- What the task requires -
Without any pictures, retype exactly the lines that begin at the one holding "U3 pin G2: -9V -> none" and end at the last line of the data below.

[Structured diff data]
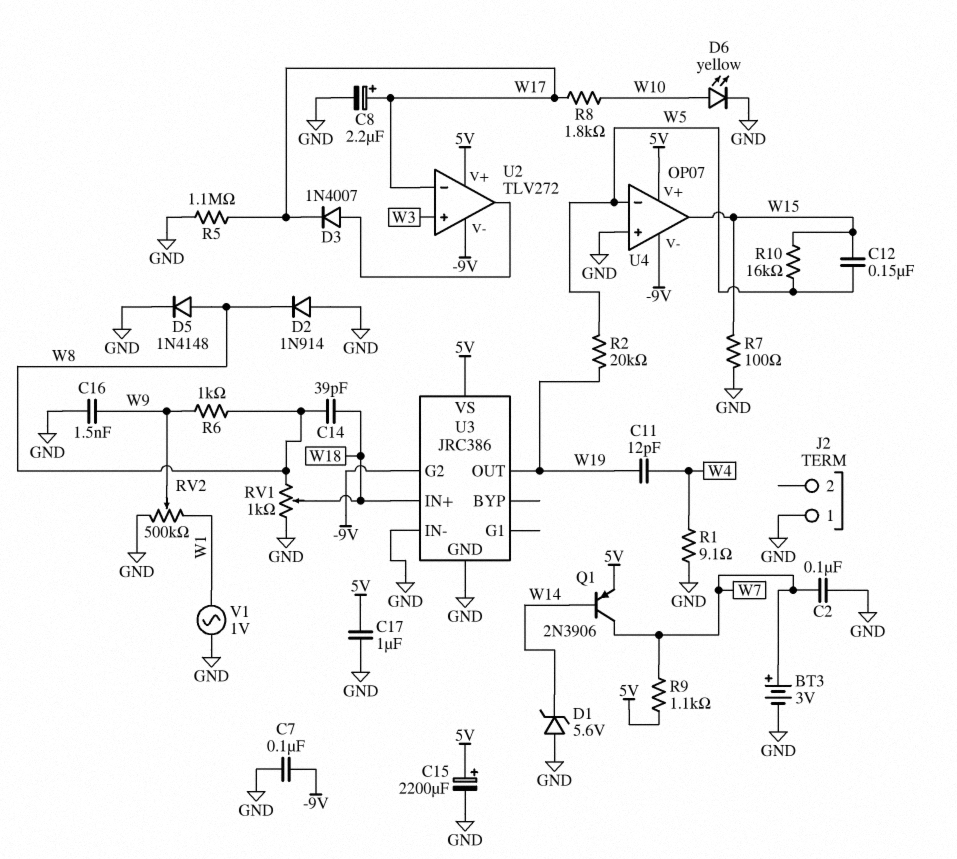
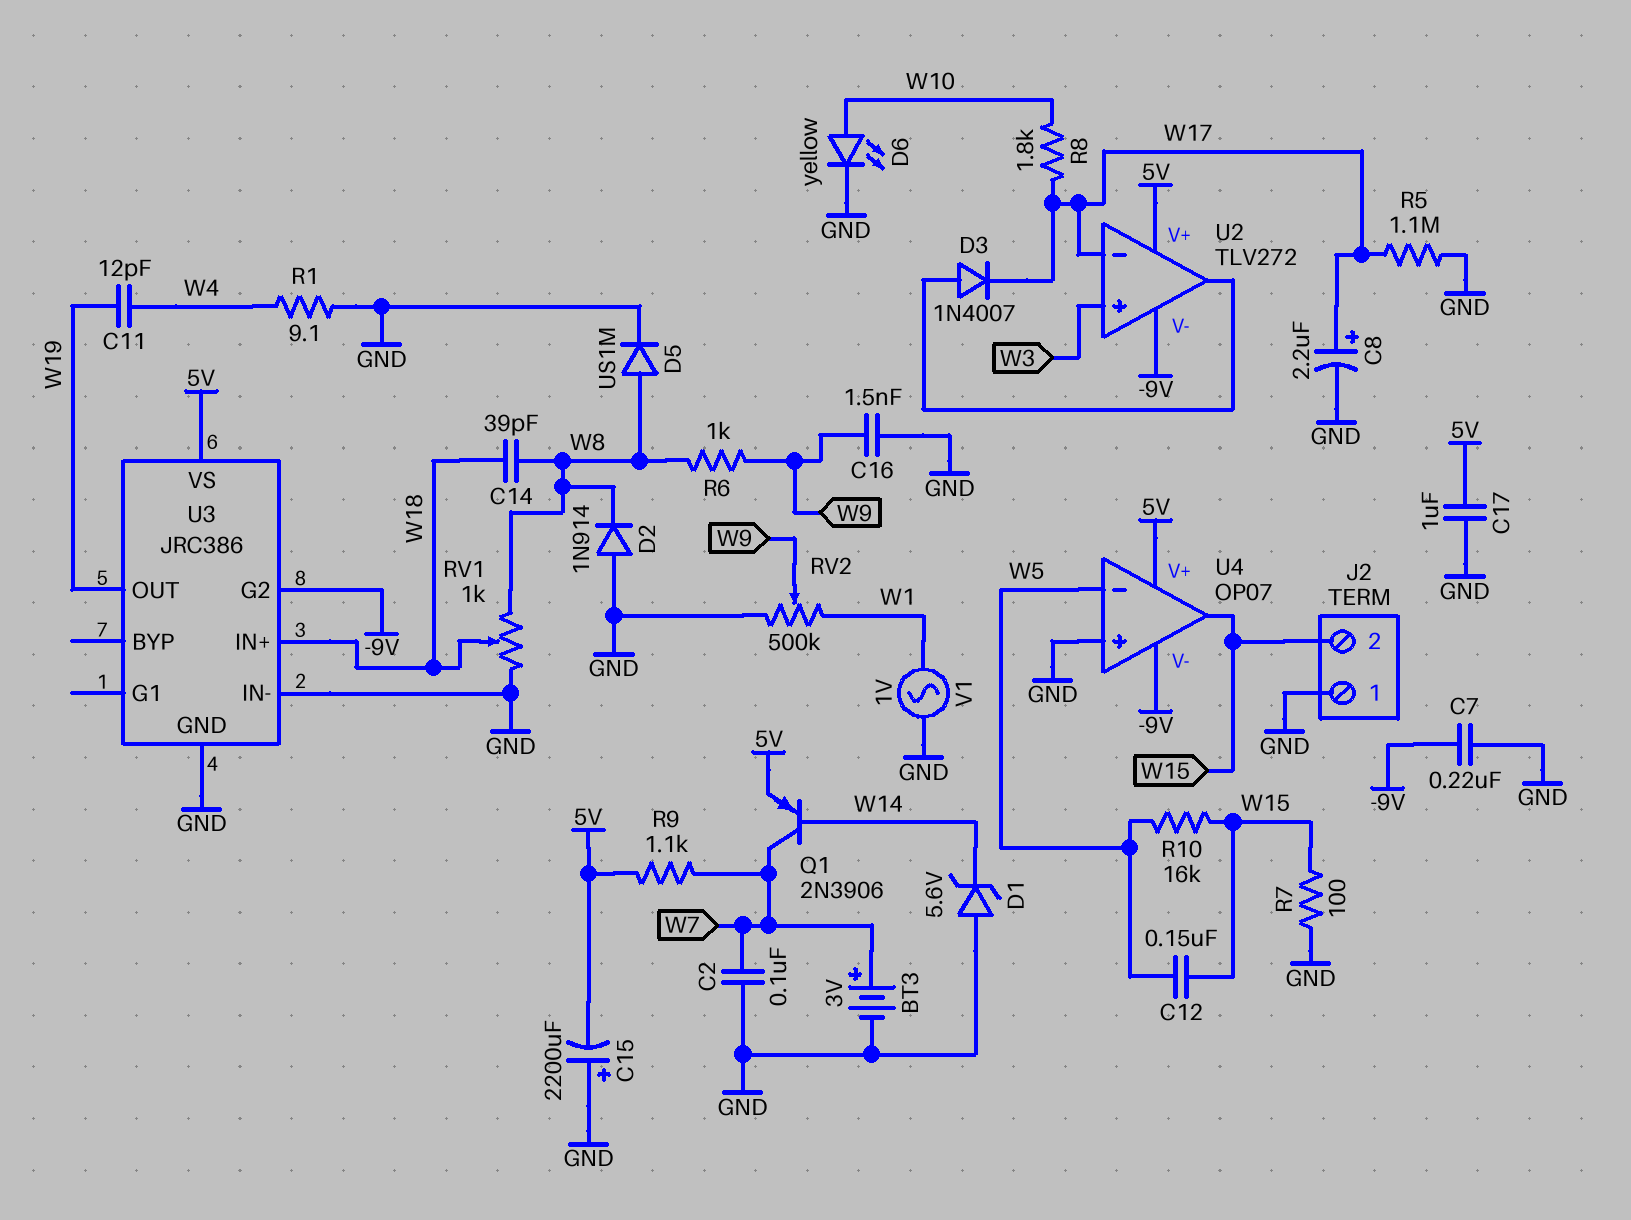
C7: 100nF (-9V, GND) -> 220nF (-9V, GND)
C15: 2200uF (plus 5V, minus GND) -> 2200uF (plus GND, minus 5V)
D5: diode 1N4148 (A W8, K GND) -> diode US1M (A W8, K GND)
J2 pin 2: none -> W15
R2: 20k (W5, W19) -> none

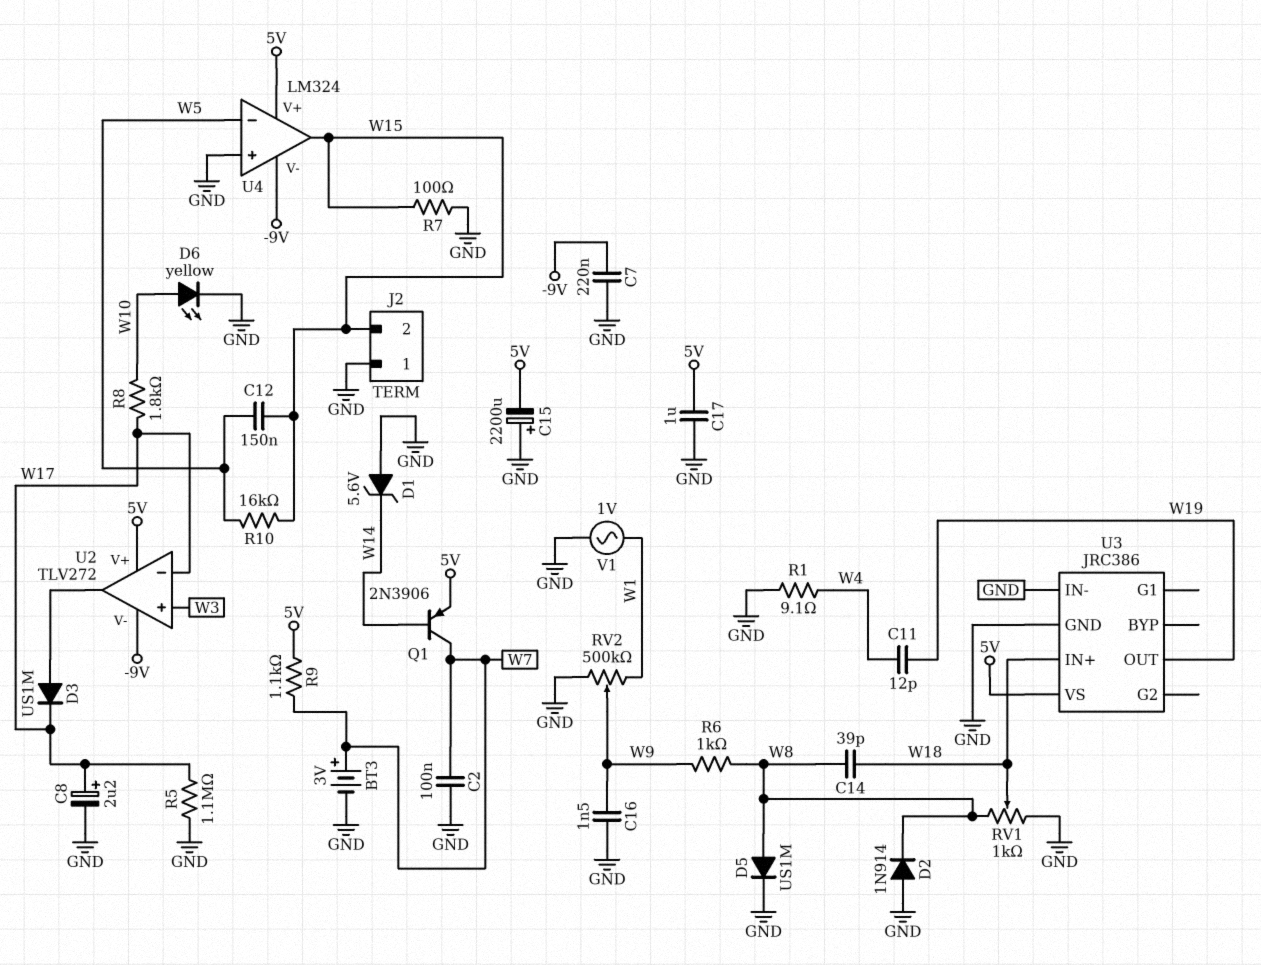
D3: diode 1N4007 (A U2/out, K W17) -> diode US1M (A U2/out, K W17)
U3 pin G2: -9V -> none
U4: OP07 -> LM324

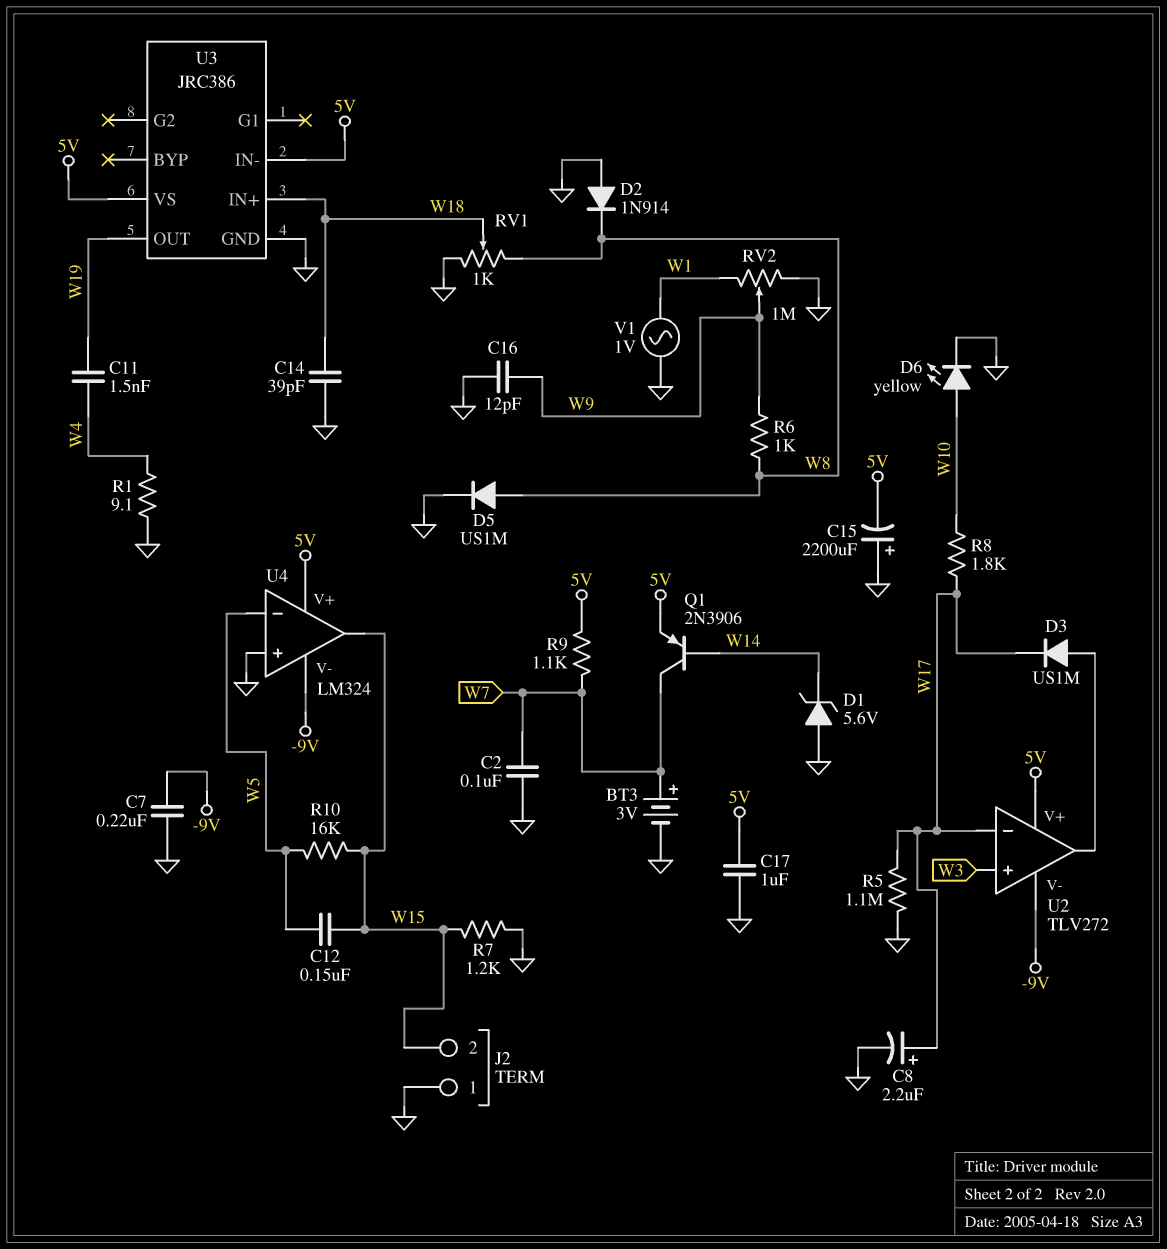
C11: 12pF (W4, W19) -> 1.5nF (W4, W19)
C14: 39pF (W8, W18) -> 39pF (GND, W18)
C16: 1.5nF (GND, W9) -> 12pF (GND, W9)
R7: 100 (GND, W15) -> 1.2k (GND, W15)
RV2: 500k (GND, W1, wiper W9) -> 1M (GND, W1, wiper W9)
U3 pin IN-: GND -> 5V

- Written answer -
U3 pin G2: -9V -> none
U4: OP07 -> LM324

C11: 12pF (W4, W19) -> 1.5nF (W4, W19)
C14: 39pF (W8, W18) -> 39pF (GND, W18)
C16: 1.5nF (GND, W9) -> 12pF (GND, W9)
R7: 100 (GND, W15) -> 1.2k (GND, W15)
RV2: 500k (GND, W1, wiper W9) -> 1M (GND, W1, wiper W9)
U3 pin IN-: GND -> 5V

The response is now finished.